→ What is needed
Retype the lines without any changes, starting at the first one and continuing down through the line that contains "Week (35, 20)".
___ Records shown ___
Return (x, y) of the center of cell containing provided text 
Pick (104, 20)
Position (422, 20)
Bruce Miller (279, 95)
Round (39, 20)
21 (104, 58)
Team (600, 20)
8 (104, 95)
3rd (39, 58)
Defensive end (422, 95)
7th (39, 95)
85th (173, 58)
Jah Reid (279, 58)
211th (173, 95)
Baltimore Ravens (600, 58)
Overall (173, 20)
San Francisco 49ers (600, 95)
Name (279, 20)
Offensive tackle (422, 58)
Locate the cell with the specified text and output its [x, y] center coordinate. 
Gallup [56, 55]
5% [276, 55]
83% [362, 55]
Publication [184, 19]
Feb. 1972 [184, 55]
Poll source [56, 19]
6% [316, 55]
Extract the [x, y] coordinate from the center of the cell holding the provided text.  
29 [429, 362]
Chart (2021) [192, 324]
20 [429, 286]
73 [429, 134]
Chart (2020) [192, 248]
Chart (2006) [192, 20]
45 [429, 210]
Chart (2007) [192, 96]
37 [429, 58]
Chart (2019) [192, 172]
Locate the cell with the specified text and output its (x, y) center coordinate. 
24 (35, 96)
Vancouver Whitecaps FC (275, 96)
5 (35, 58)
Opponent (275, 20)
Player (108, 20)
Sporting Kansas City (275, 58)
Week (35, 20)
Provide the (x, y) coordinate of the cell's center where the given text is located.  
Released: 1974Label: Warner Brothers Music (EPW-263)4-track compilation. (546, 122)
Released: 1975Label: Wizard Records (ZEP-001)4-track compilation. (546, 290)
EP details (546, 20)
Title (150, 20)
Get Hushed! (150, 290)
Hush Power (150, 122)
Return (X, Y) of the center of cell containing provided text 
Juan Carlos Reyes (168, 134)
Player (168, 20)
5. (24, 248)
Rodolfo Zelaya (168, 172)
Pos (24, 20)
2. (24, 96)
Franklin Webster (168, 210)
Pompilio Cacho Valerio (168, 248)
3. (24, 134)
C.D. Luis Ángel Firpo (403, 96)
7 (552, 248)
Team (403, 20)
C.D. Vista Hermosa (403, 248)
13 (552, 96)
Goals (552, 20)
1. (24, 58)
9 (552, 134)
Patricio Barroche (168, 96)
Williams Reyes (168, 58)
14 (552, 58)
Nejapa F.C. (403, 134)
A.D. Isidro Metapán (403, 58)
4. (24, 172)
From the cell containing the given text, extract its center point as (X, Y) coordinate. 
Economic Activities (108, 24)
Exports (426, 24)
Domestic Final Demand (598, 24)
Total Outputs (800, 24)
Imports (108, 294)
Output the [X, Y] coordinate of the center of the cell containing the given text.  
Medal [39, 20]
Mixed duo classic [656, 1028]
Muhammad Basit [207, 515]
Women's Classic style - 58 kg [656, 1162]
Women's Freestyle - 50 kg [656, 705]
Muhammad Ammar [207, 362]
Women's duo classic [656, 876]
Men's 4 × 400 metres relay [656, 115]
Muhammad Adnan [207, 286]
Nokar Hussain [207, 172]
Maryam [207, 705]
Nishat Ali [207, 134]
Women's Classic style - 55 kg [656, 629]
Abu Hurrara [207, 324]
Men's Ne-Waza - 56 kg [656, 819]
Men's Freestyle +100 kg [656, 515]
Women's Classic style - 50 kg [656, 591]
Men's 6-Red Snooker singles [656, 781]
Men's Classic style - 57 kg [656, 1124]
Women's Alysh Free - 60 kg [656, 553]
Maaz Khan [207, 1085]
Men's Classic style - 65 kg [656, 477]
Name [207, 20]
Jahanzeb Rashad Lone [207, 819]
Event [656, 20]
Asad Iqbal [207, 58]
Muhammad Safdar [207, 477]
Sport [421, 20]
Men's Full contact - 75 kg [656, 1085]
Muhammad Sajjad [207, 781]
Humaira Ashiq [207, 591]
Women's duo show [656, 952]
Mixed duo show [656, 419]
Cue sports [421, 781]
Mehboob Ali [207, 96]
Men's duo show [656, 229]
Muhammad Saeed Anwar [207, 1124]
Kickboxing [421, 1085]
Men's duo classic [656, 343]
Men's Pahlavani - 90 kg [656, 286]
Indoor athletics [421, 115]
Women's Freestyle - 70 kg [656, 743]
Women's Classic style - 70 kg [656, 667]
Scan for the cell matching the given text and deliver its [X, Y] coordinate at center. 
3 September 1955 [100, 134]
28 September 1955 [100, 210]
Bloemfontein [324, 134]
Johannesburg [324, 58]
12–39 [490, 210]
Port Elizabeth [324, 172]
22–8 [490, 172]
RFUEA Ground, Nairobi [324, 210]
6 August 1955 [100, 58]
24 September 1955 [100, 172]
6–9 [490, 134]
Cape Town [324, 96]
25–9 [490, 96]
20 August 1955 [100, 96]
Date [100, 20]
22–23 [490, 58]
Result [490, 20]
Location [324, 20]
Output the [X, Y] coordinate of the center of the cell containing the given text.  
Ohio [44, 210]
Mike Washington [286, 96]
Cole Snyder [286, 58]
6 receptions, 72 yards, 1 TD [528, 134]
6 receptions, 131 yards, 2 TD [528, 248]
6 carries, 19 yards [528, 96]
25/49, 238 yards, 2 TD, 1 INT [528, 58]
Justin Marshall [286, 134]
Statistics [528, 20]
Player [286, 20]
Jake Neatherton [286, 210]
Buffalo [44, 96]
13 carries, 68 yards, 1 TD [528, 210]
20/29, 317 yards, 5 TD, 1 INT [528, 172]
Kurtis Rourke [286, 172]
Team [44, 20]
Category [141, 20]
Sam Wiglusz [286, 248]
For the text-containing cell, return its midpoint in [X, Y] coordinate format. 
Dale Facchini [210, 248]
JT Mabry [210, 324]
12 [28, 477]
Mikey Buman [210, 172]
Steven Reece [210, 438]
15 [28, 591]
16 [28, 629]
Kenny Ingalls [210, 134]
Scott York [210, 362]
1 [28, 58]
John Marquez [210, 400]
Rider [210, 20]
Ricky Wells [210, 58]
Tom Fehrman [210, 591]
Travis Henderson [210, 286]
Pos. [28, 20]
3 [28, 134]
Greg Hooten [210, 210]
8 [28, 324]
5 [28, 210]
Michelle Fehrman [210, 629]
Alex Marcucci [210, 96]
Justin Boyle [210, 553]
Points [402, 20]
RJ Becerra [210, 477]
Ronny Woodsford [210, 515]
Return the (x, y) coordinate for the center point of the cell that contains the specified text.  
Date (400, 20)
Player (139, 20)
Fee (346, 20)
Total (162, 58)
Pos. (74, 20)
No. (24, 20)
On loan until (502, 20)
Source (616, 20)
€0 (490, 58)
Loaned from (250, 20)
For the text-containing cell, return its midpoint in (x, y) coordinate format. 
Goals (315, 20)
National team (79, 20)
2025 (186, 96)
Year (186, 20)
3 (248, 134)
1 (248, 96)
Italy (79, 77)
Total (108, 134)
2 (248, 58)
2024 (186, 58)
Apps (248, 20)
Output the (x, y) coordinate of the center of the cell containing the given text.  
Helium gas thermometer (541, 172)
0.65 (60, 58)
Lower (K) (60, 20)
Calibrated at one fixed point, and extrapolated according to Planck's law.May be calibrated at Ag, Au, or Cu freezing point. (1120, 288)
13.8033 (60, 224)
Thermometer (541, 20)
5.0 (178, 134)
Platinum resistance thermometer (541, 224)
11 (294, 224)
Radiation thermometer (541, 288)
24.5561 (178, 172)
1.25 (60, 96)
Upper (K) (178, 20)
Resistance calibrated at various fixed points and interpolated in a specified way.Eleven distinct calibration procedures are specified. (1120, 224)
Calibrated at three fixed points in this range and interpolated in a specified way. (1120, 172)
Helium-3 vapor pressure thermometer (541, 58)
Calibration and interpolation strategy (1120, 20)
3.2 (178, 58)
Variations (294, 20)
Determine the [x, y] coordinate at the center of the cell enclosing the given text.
___
→ Reply
Return (x, y) of the center of cell containing provided text 
Pick (104, 20)
Position (422, 20)
Bruce Miller (279, 95)
Round (39, 20)
21 (104, 58)
Team (600, 20)
8 (104, 95)
3rd (39, 58)
Defensive end (422, 95)
7th (39, 95)
85th (173, 58)
Jah Reid (279, 58)
211th (173, 95)
Baltimore Ravens (600, 58)
Overall (173, 20)
San Francisco 49ers (600, 95)
Name (279, 20)
Offensive tackle (422, 58)
Locate the cell with the specified text and output its [x, y] center coordinate. 
Gallup [56, 55]
5% [276, 55]
83% [362, 55]
Publication [184, 19]
Feb. 1972 [184, 55]
Poll source [56, 19]
6% [316, 55]
Extract the [x, y] coordinate from the center of the cell holding the provided text.  
29 [429, 362]
Chart (2021) [192, 324]
20 [429, 286]
73 [429, 134]
Chart (2020) [192, 248]
Chart (2006) [192, 20]
45 [429, 210]
Chart (2007) [192, 96]
37 [429, 58]
Chart (2019) [192, 172]
Locate the cell with the specified text and output its (x, y) center coordinate. 
24 (35, 96)
Vancouver Whitecaps FC (275, 96)
5 (35, 58)
Opponent (275, 20)
Player (108, 20)
Sporting Kansas City (275, 58)
Week (35, 20)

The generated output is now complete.